> [Problem to solve]: Write the following entries out again exactly, skipping each image.

> [Exercise materials]:
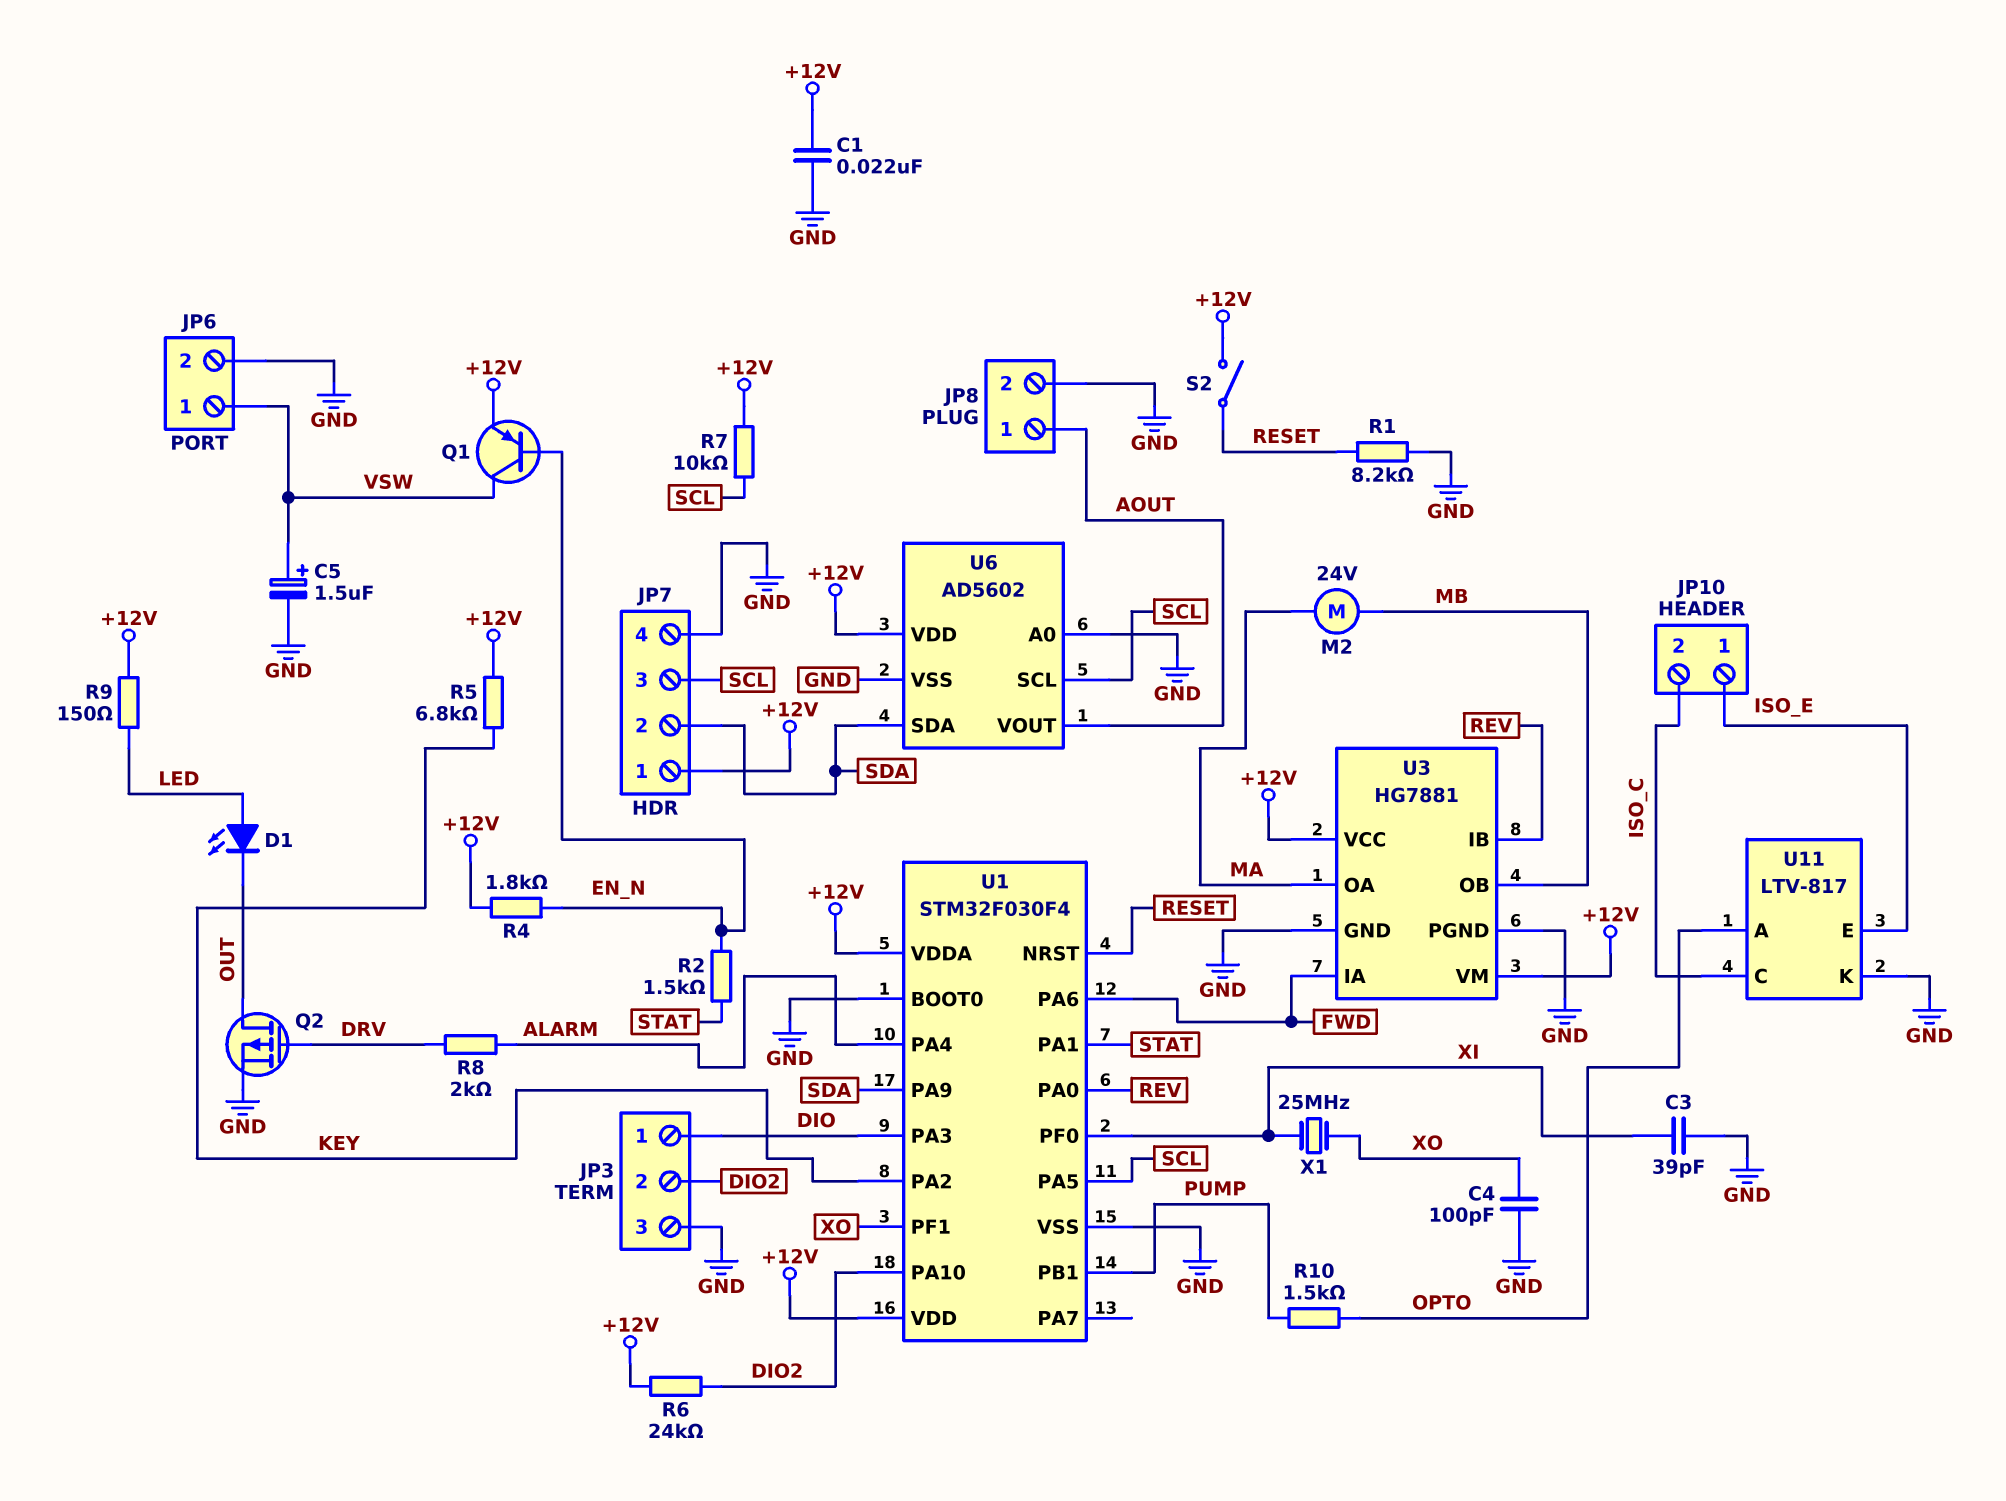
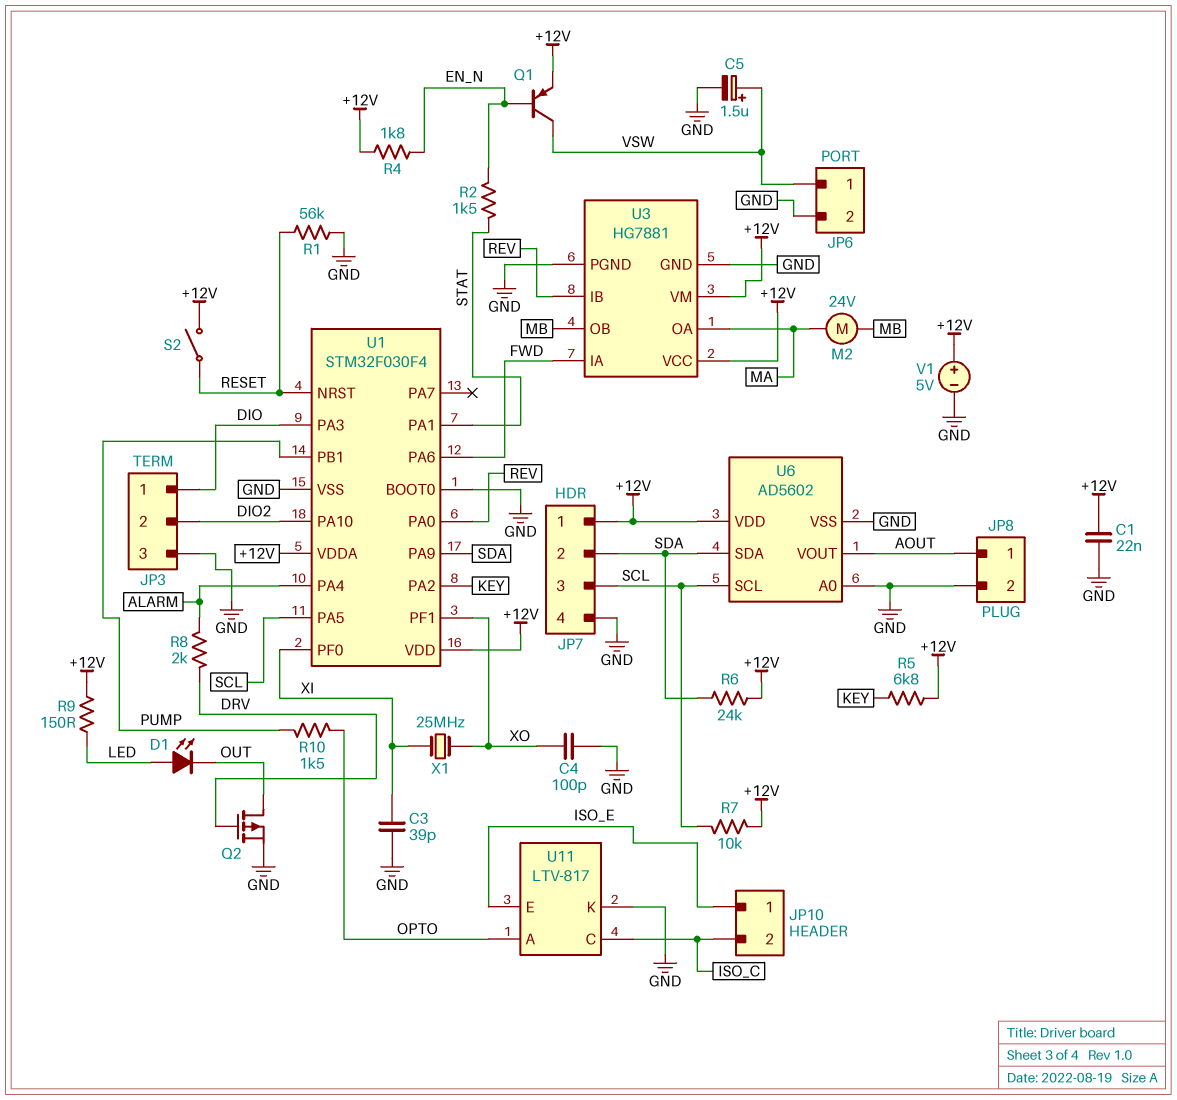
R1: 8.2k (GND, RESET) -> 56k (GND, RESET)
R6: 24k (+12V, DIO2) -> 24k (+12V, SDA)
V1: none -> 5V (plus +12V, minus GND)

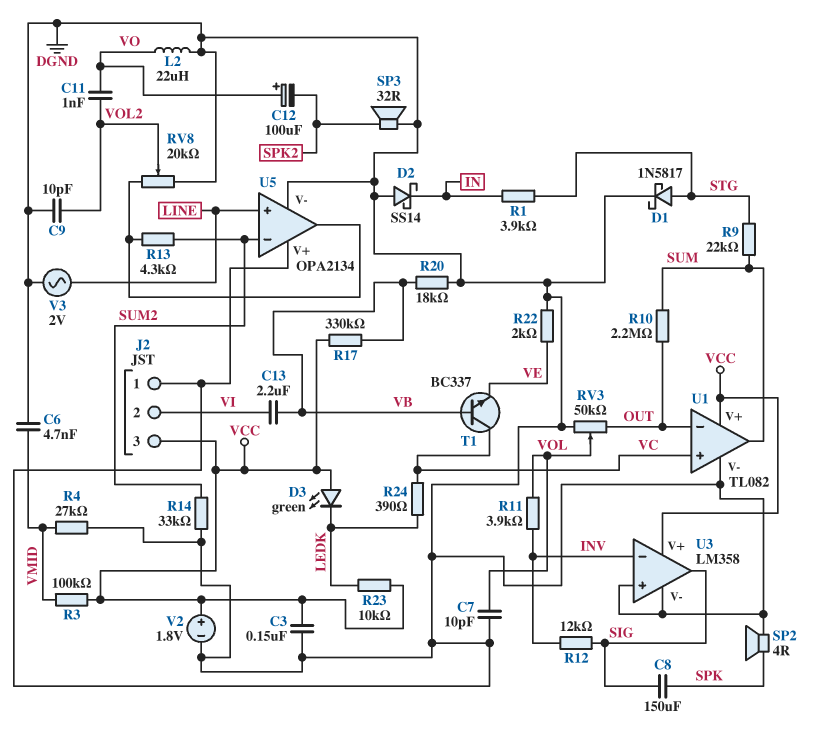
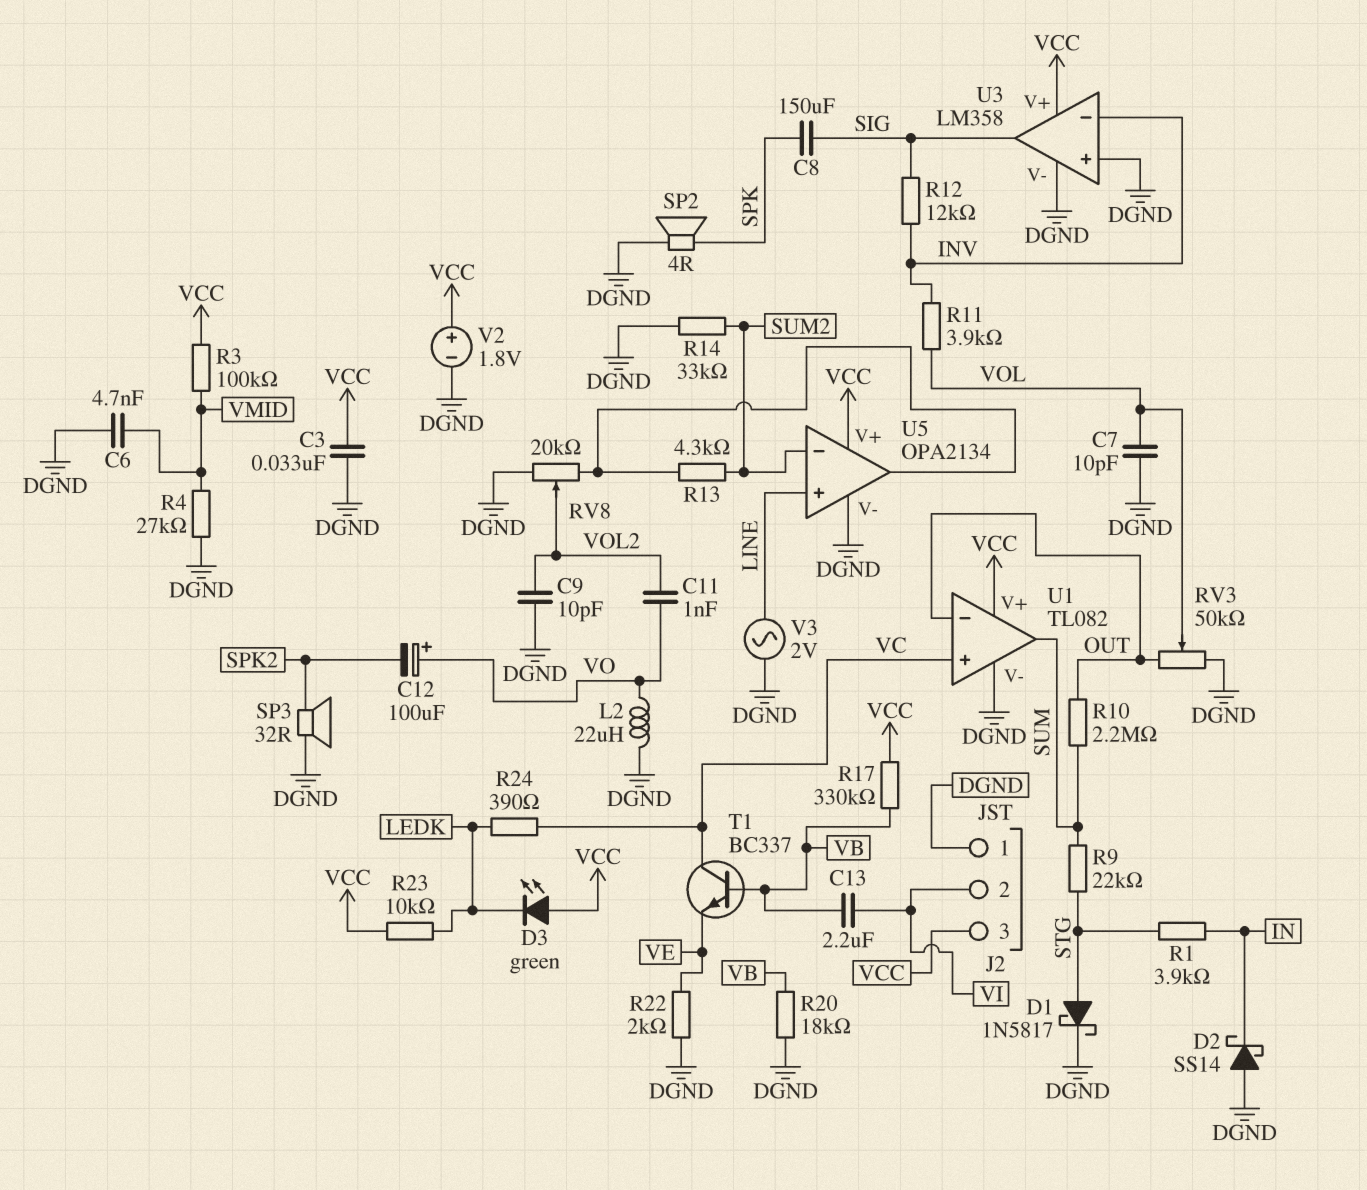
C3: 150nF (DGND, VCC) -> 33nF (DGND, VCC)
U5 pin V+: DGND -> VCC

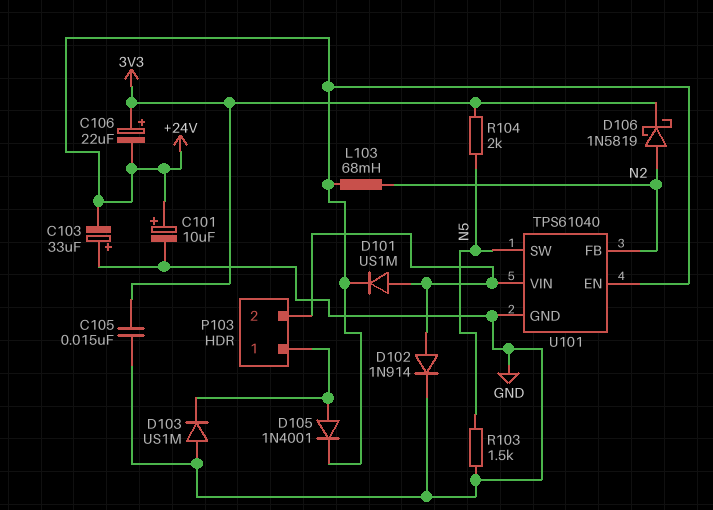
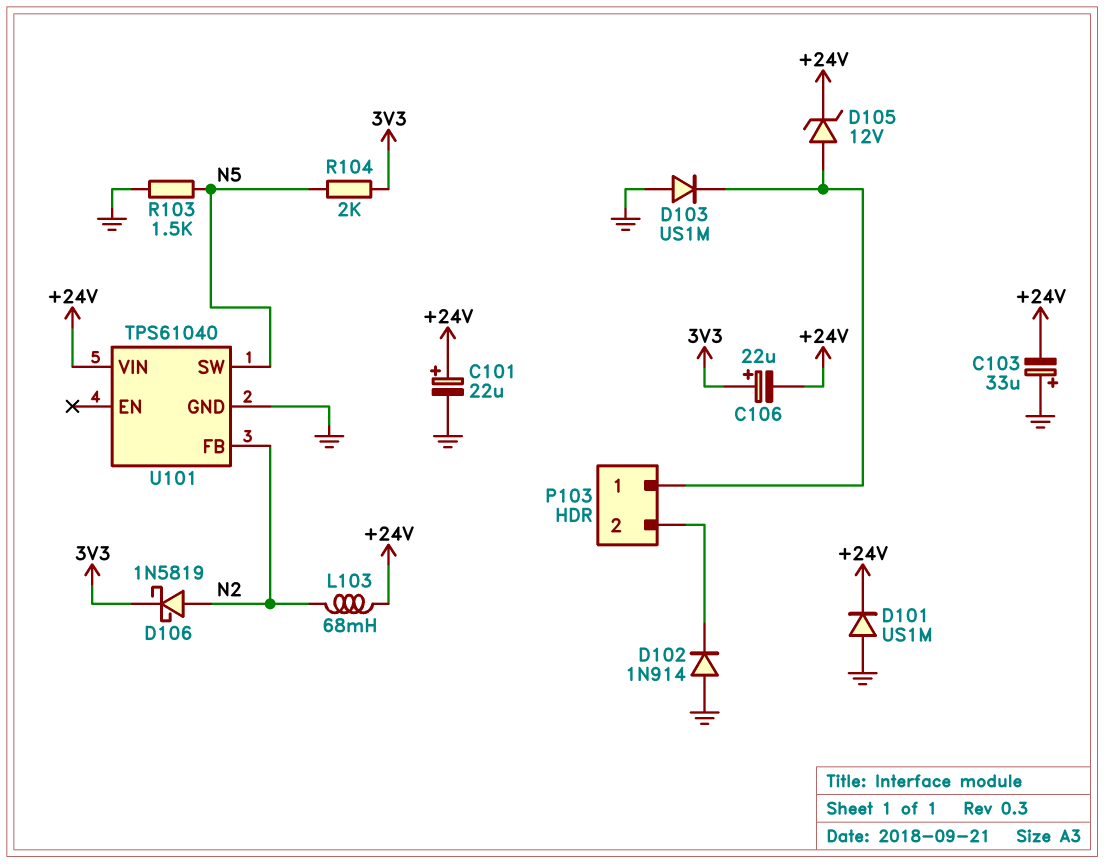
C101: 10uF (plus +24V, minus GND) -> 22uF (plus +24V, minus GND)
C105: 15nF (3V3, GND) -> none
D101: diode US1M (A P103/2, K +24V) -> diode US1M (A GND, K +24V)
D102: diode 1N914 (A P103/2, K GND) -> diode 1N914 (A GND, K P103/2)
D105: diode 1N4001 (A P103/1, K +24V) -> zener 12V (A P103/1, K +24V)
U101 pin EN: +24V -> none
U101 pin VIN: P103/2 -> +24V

> [Output for this exercise]:
R1: 8.2k (GND, RESET) -> 56k (GND, RESET)
R6: 24k (+12V, DIO2) -> 24k (+12V, SDA)
V1: none -> 5V (plus +12V, minus GND)

C3: 150nF (DGND, VCC) -> 33nF (DGND, VCC)
U5 pin V+: DGND -> VCC

C101: 10uF (plus +24V, minus GND) -> 22uF (plus +24V, minus GND)
C105: 15nF (3V3, GND) -> none
D101: diode US1M (A P103/2, K +24V) -> diode US1M (A GND, K +24V)
D102: diode 1N914 (A P103/2, K GND) -> diode 1N914 (A GND, K P103/2)
D105: diode 1N4001 (A P103/1, K +24V) -> zener 12V (A P103/1, K +24V)
U101 pin EN: +24V -> none
U101 pin VIN: P103/2 -> +24V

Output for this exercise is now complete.